The records below must be transcribed exactly. Do not include the pictures.

*** Dataset records Section Begins ***

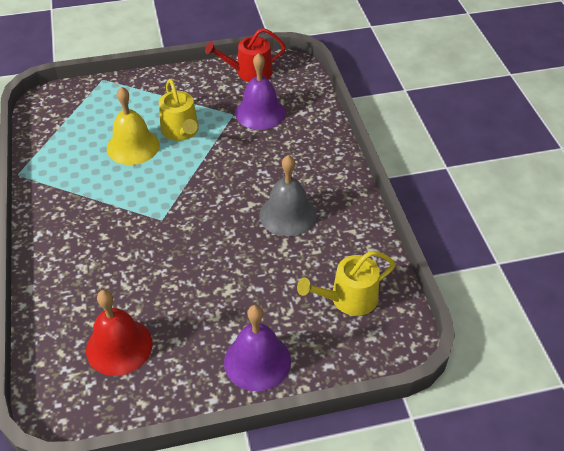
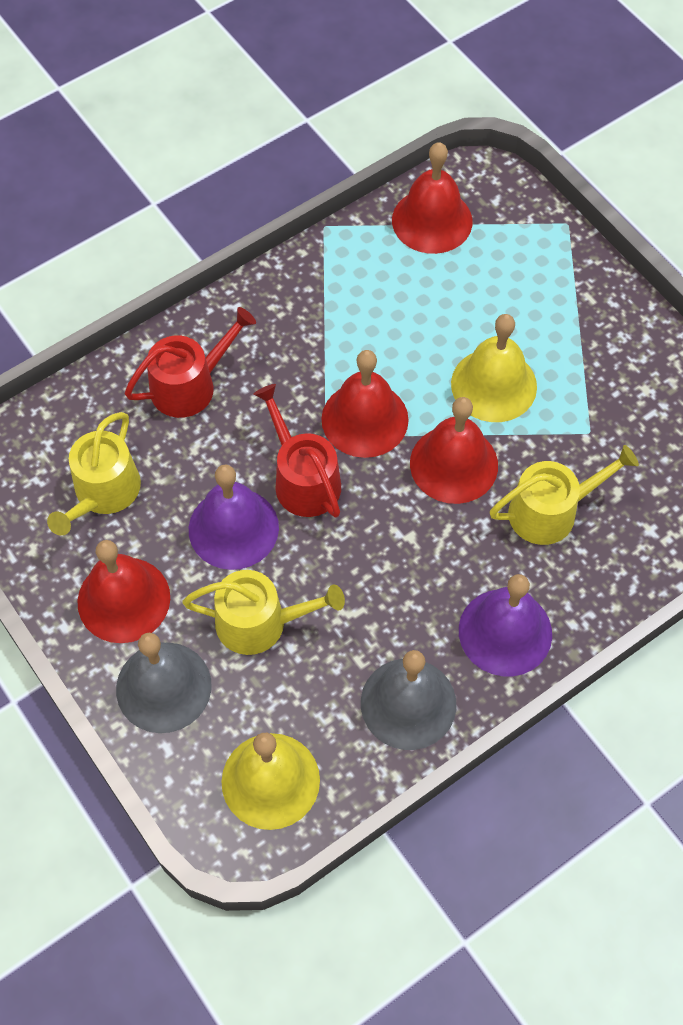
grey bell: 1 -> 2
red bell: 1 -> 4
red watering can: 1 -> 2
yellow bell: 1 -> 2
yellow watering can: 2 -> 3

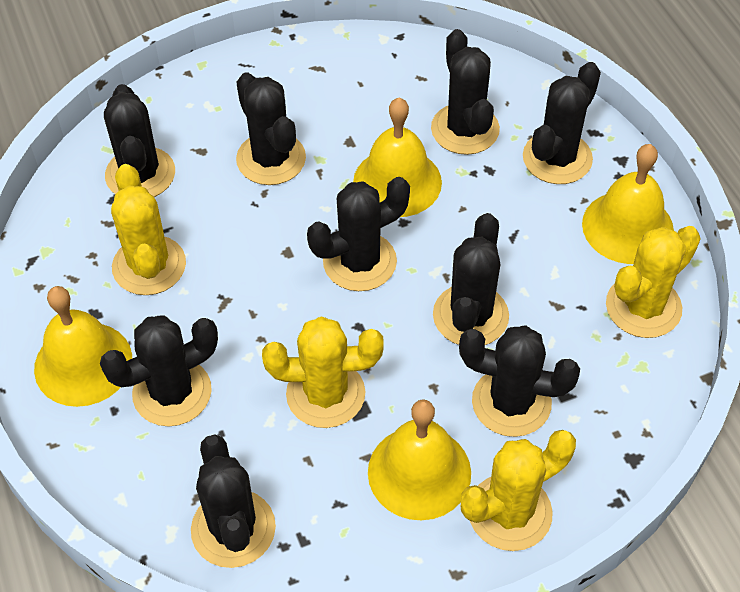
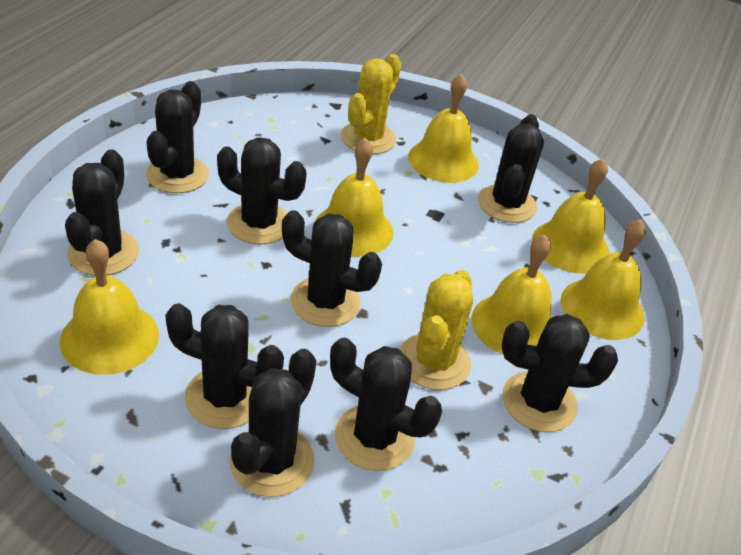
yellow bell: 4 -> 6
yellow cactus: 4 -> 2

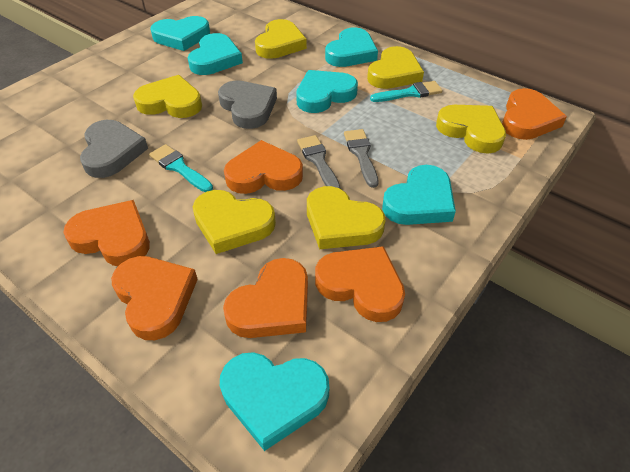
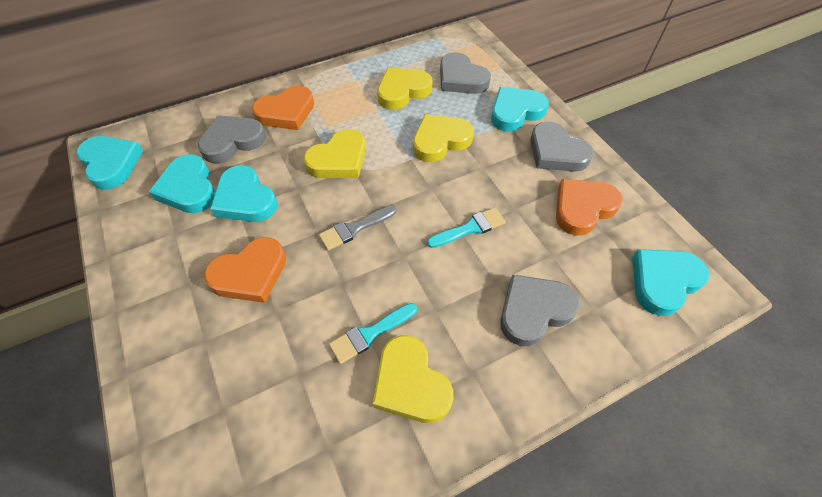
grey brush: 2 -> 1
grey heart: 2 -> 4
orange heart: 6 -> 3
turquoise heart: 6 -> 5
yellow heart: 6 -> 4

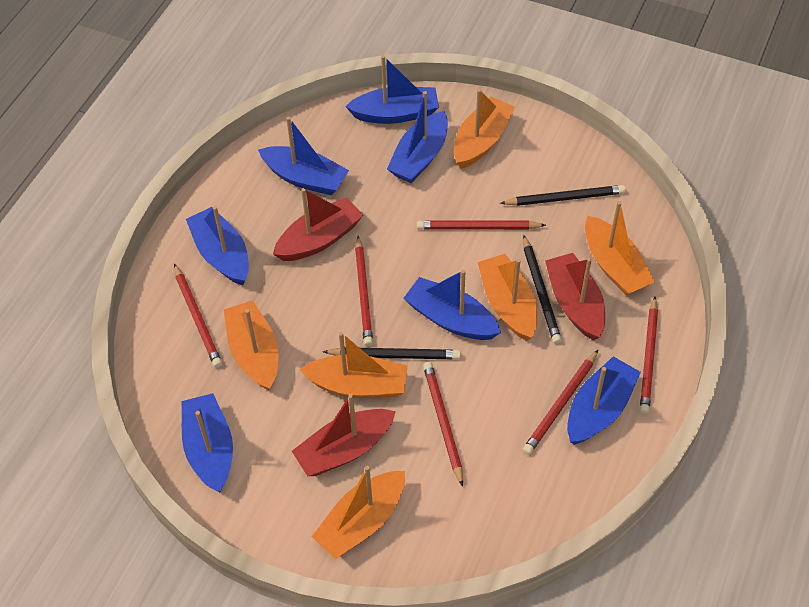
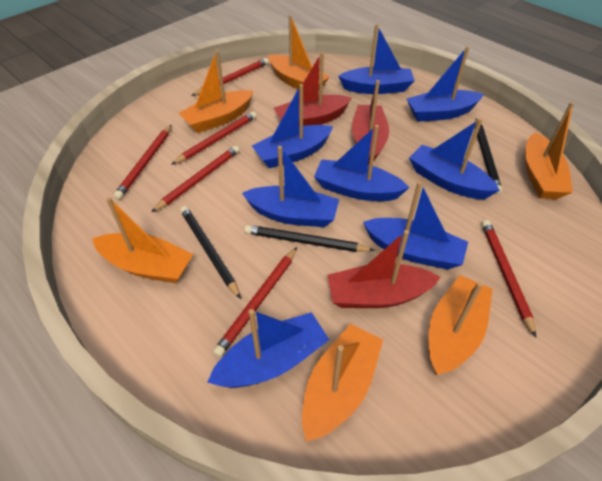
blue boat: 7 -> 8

*** Dataset records Section Ends ***

- _Exercise output_
grey bell: 1 -> 2
red bell: 1 -> 4
red watering can: 1 -> 2
yellow bell: 1 -> 2
yellow watering can: 2 -> 3

yellow bell: 4 -> 6
yellow cactus: 4 -> 2

grey brush: 2 -> 1
grey heart: 2 -> 4
orange heart: 6 -> 3
turquoise heart: 6 -> 5
yellow heart: 6 -> 4

blue boat: 7 -> 8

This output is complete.